> Directions
If a record holds a picture, leave the picture out, but write out everything else exactly.

> Source information
◆ ◆ ◆ ◆

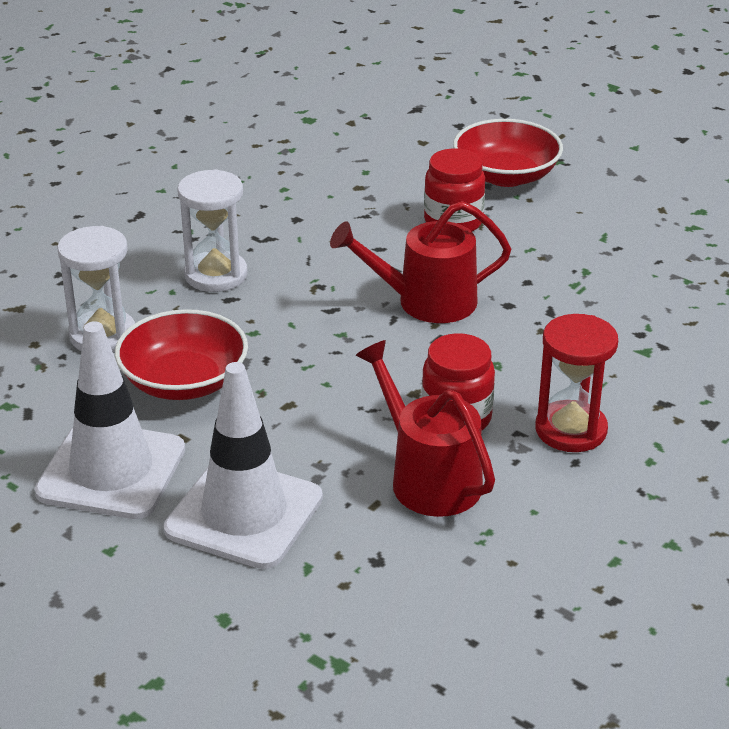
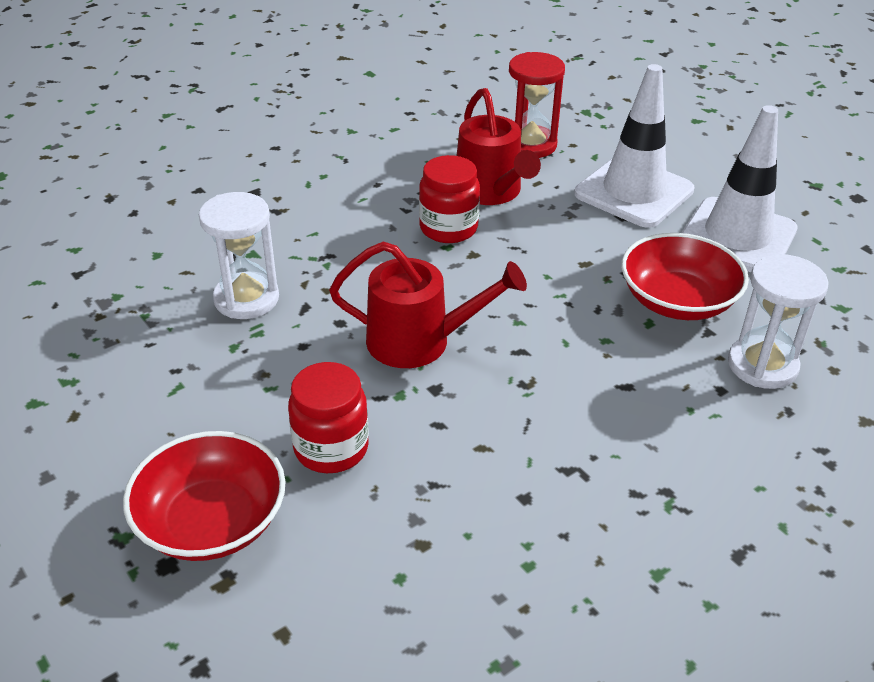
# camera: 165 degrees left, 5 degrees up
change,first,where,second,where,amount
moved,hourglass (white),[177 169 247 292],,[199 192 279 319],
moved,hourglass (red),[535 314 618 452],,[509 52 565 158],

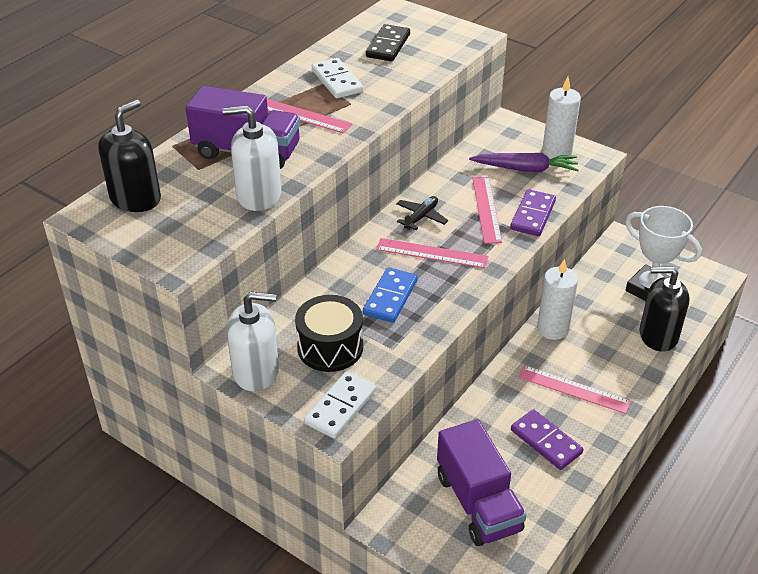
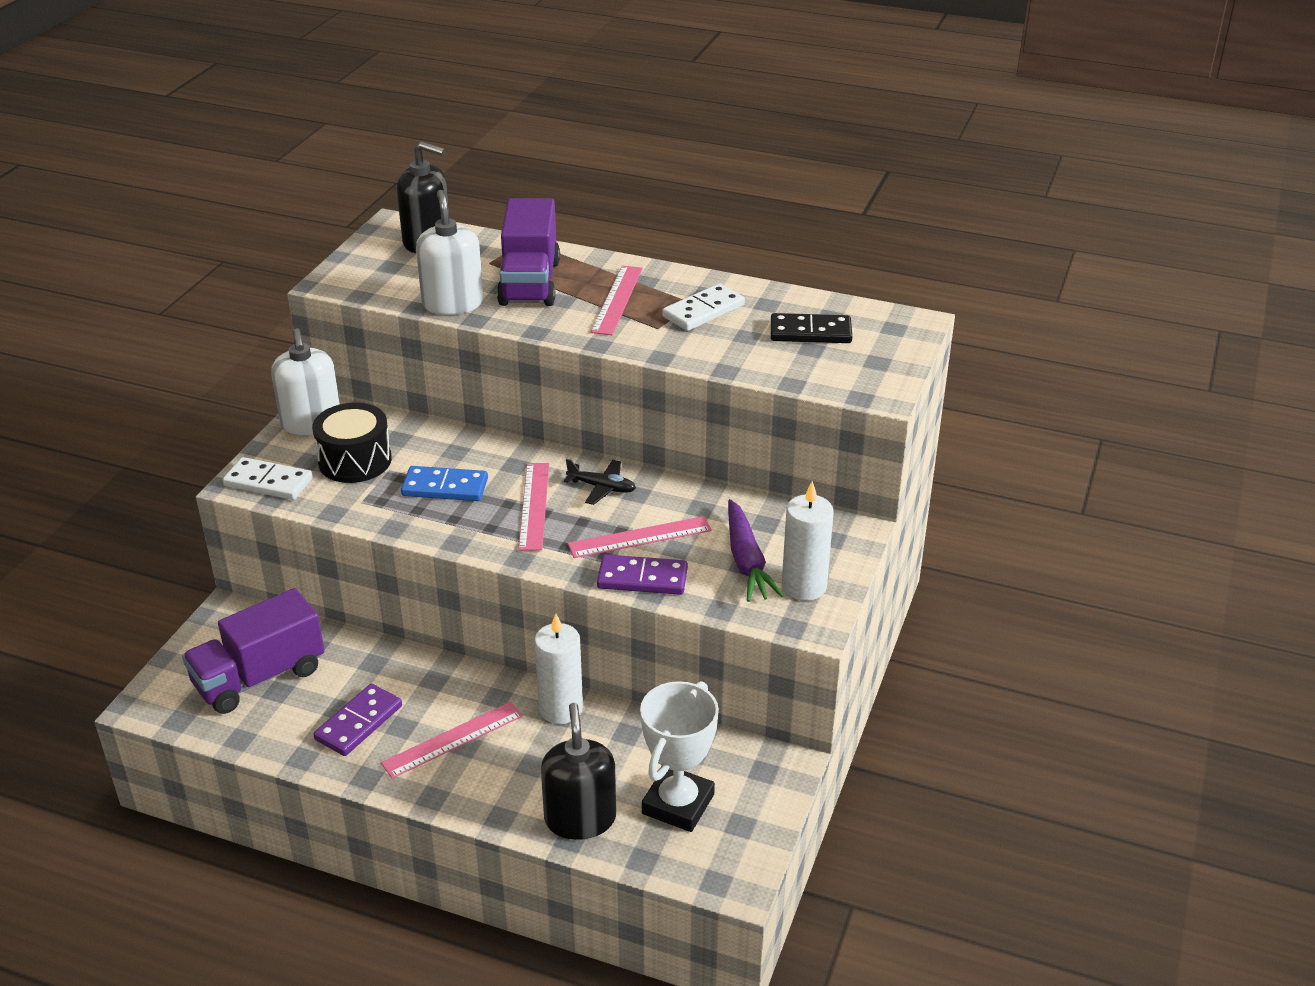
# camera: 75 degrees right, 5 degrees down
change,first,where,second,where,amount
turned,ruler (pink),[518 365 631 414],,[381 702 523 779],45 degrees clockwise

◆ ◆ ◆ ◆

> Result below
# camera: 165 degrees left, 5 degrees up
change,first,where,second,where,amount
moved,hourglass (white),[177 169 247 292],,[199 192 279 319],
moved,hourglass (red),[535 314 618 452],,[509 52 565 158],

# camera: 75 degrees right, 5 degrees down
change,first,where,second,where,amount
turned,ruler (pink),[518 365 631 414],,[381 702 523 779],45 degrees clockwise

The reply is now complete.